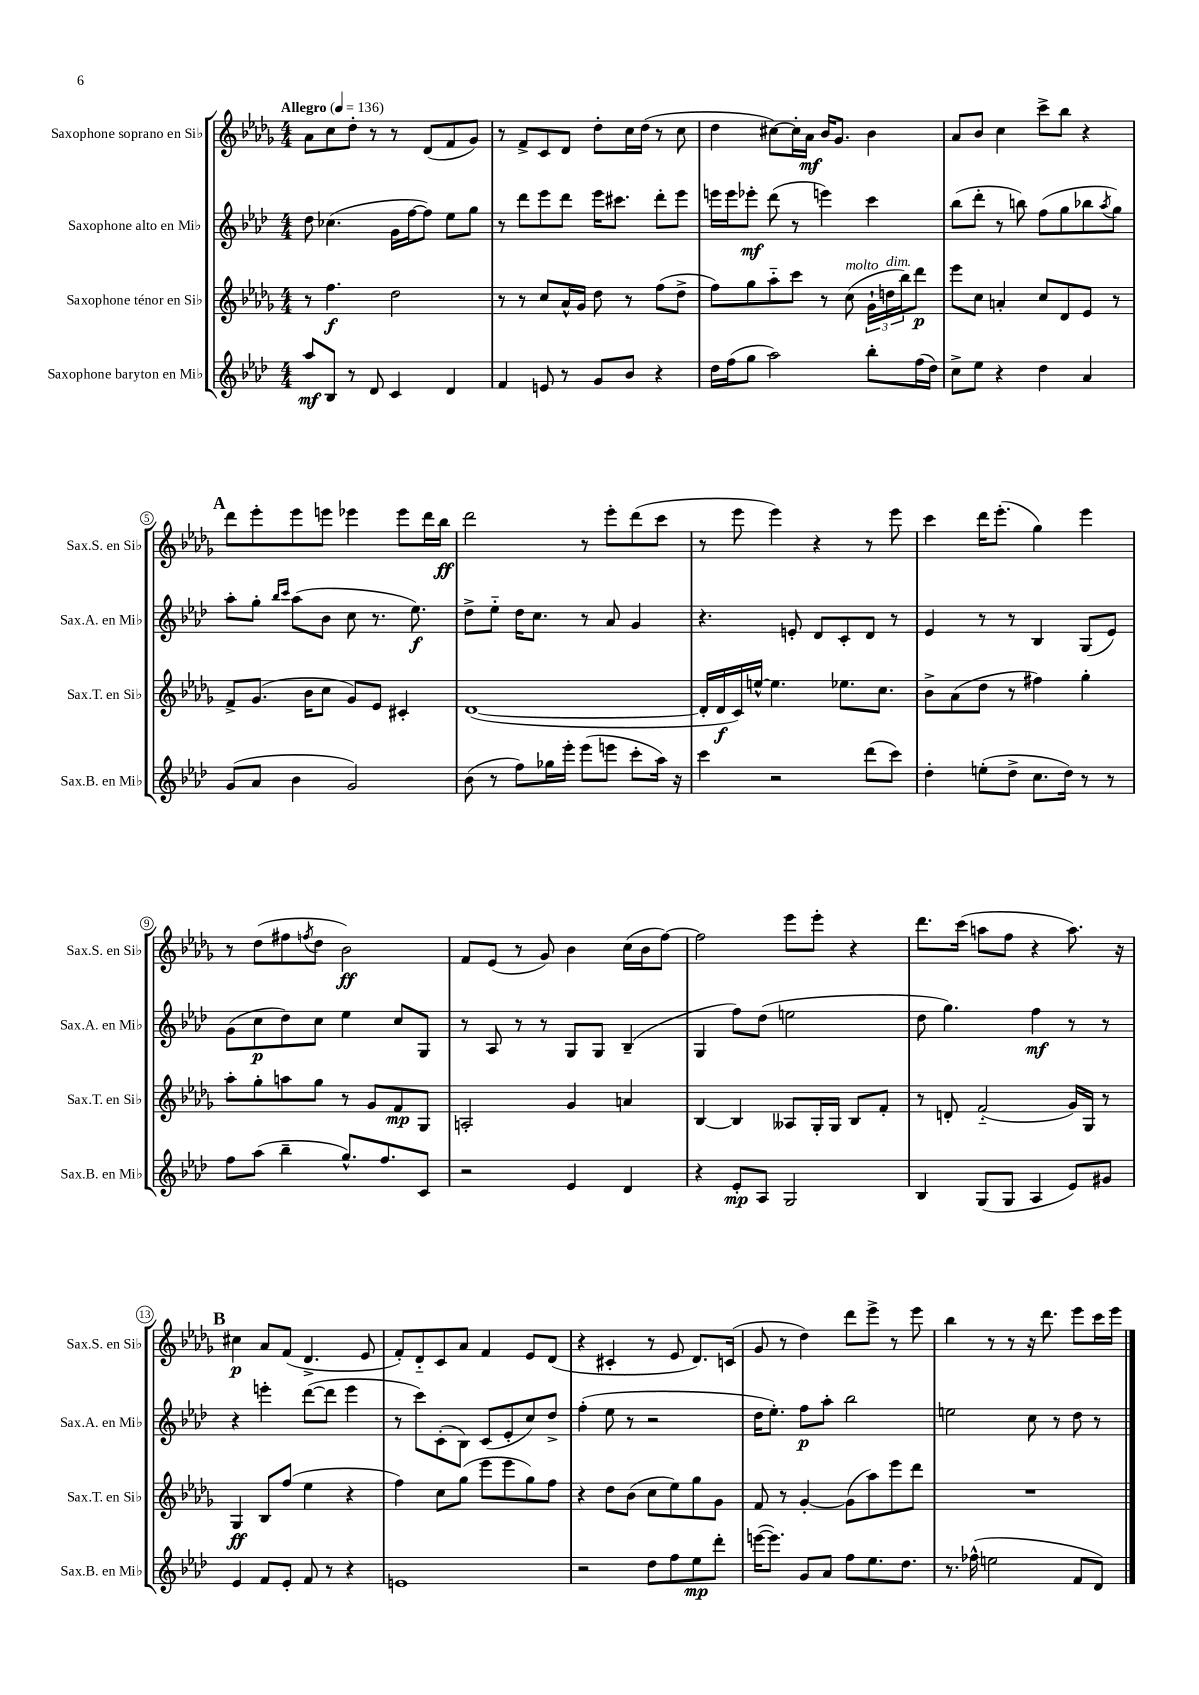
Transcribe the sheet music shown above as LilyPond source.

<<
\new StaffGroup <<
\new Staff = "s0" \with { instrumentName = "Saxophone soprano en Sib" shortInstrumentName = "Sax.S. en Sib" } {
    \clef treble \key des \major \numericTimeSignature \time 4/4 \tempo "Allegro" 4 = 136
    aes'8 c''8 des''8-. r8 r8 des'8( f'8 ges'8) |
    r8 f'8-> c'8 des'8 des''8-. c''16 des''16( r8 c''8 |
    des''4 cis''8~) cis''16-. aes'16\mf bes'16 ges'8. bes'4 |
    aes'8 bes'8 c''4 c'''8-> bes''8 r4 |
    \mark \markup { \bold "A" } des'''8 ees'''8-. ees'''8 e'''8 ees'''4 ees'''8 des'''16 bes''16\ff |
    des'''2 r8 ees'''8-. des'''8( c'''8 |
    r8 ees'''8 ees'''4) r4 r8 ees'''8 |
    c'''4 des'''16 ees'''8.-.( ges''4) ees'''4 |
    r8 des''8( fis''8 \acciaccatura { f''8 } des''8 bes'2\ff) |
    f'8 ees'8( r8 ges'8) bes'4 c''16( bes'16 f''8~) |
    f''2 ees'''8 ees'''8-. r4 |
    des'''8. c'''16( a''8 f''8 r4 a''8.) r16 |
    \mark \markup { \bold "B" } cis''4\p aes'8 f'8( des'4.-> ees'8 |
    f'8-.) des'8-_ c'8 aes'8 f'4 ees'8 des'8( |
    r4 cis'4-. r8 ees'8 des'8.) c'16( |
    ges'8 r8 des''4) des'''8 ees'''8-> r8 ees'''8 |
    bes''4 r8 r8 r16 des'''8. ees'''8 c'''16 ees'''16 \bar "|." |
}
\new Staff = "s1" \with { instrumentName = "Saxophone alto en Mib" shortInstrumentName = "Sax.A. en Mib" } {
    \clef treble \key aes \major \numericTimeSignature \time 4/4
    des''8 ces''4.( g'16 f''16~ f''8) ees''8 g''8 |
    r8 des'''8 ees'''8 des'''8 ees'''16 cis'''8. des'''8-. ees'''8 |
    e'''16 e'''16 ees'''8-.\mf des'''8( r8 e'''4) c'''4 |
    bes''8( des'''8-. r8 b''8) f''8( g''8 bes''8 \acciaccatura { aes''8 } g''8) |
    \mark \markup { \bold "A" } aes''8-. g''8-. \grace { bes''16 c'''16 } aes''8( bes'8 c''8 r8. ees''8.\f) |
    des''8-> ees''8-_ des''16 c''8. r8 aes'8 g'4 |
    r4. e'8-. des'8 c'8-. des'8 r8 |
    ees'4 r8 r8 bes4 g8( ees'8) |
    g'8( c''8\p des''8) c''8 ees''4 c''8 g8 |
    r8 aes8 r8 r8 g8 g8 bes4--( |
    g4 f''8) des''8( e''2 |
    des''8 g''4.) f''4\mf r8 r8 |
    \mark \markup { \bold "B" } r4 e'''4-. des'''8~( des'''8 e'''4 |
    r8 c'''8) c'8-.( bes8) c'8( ees'8-. c''8) des''8-> |
    f''4-.( ees''8 r8 r2 |
    des''16 ees''8.-.) f''8\p aes''8-. bes''2 |
    e''2 c''8 r8 des''8 r8 \bar "|." |
}
\new Staff = "s2" \with { instrumentName = "Saxophone ténor en Sib" shortInstrumentName = "Sax.T. en Sib" } {
    \clef treble \key des \major \numericTimeSignature \time 4/4
    r8 f''4.\f des''2 |
    r8 r8 c''8 aes'16-^ ges'16 des''8 r8 f''8( des''8-> |
    f''8) ges''8 aes''8-_ c'''8 r8 c''8^\markup { \italic "molto" }( \tuplet 3/2 { ges'16-! d''16^\markup { \italic "dim." } bes''16) } des'''8\p |
    ees'''8 c''8 a'4-. c''8 des'8 ees'8 r8 |
    \mark \markup { \bold "A" } f'8-> ges'8.( bes'16 c''8 ges'8) ees'8 cis'4-. |
    des'1~( |
    des'16-. des'16\f c'16) e''16~-^ e''4. ees''8. c''8. |
    bes'8-> aes'8( des''8 r8 fis''4) ges''4-. |
    aes''8-. ges''8-. a''8 ges''8 r8 ges'8 f'8\mp ges8 |
    a2-. ges'4 a'4 |
    bes4~ bes4 aeses8 ges16-. ges16 bes8 f'8-. |
    r8 d'8-. f'2-_( ges'16) ges16 r8 |
    \mark \markup { \bold "B" } ges4\ff bes8 f''8( ees''4 r4 |
    f''4) c''8 ges''8( ees'''8 ees'''8 ges''8) f''8 |
    r4 des''8 bes'8( c''8 ees''8) ges''8 ges'8 |
    f'8 r8 ges'4~-. ges'8( aes''8) ees'''8 des'''8 |
    R1 \bar "|." |
}
\new Staff = "s3" \with { instrumentName = "Saxophone baryton en Mib" shortInstrumentName = "Sax.B. en Mib" } {
    \clef treble \key aes \major \numericTimeSignature \time 4/4
    aes''8\mf bes8 r8 des'8 c'4 des'4 |
    f'4 e'8 r8 g'8 bes'8 r4 |
    des''16 f''16( g''8 aes''2) bes''8-. f''16( des''16) |
    c''8-> ees''8 r4 des''4 aes'4 |
    \mark \markup { \bold "A" } g'8( aes'8 bes'4 g'2) |
    bes'8( r8 f''8) ges''16 ees'''16-. ees'''8( e'''8 c'''8-. aes''16) r16 |
    c'''4 r2 des'''8( c'''8) |
    des''4-. e''8-.( des''8-> c''8. des''16) r8 r8 |
    f''8 aes''8( bes''4-- g''8.-^) f''8. c'8 |
    r2 ees'4 des'4 |
    r4 ees'8-.\mp aes8 g2 |
    bes4 g8( g8 aes4 ees'8) gis'8 |
    \mark \markup { \bold "B" } ees'4 f'8 ees'8-. f'8 r8 r4 |
    e'1 |
    r2 des''8 f''8 ees''8\mp des'''8-. |
    e'''16~( e'''8.) g'8 aes'8 f''8 ees''8. des''8. |
    r8. fes''16-^( e''2 f'8 des'8) \bar "|." |
}
>>
>>
\layout { \context { \Score \override BarNumber.stencil = #(make-stencil-circler 0.1 0.3 ly:text-interface::print) } }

- [WHAT YOU WILL DO]: Return each line from the items above that contains the string "shortInstrumentName", copied in full. Case counts.

- [ANSWER FOR THE TASK]:
\new Staff = "s0" \with { instrumentName = "Saxophone soprano en Sib" shortInstrumentName = "Sax.S. en Sib" } {
\new Staff = "s1" \with { instrumentName = "Saxophone alto en Mib" shortInstrumentName = "Sax.A. en Mib" } {
\new Staff = "s2" \with { instrumentName = "Saxophone ténor en Sib" shortInstrumentName = "Sax.T. en Sib" } {
\new Staff = "s3" \with { instrumentName = "Saxophone baryton en Mib" shortInstrumentName = "Sax.B. en Mib" } {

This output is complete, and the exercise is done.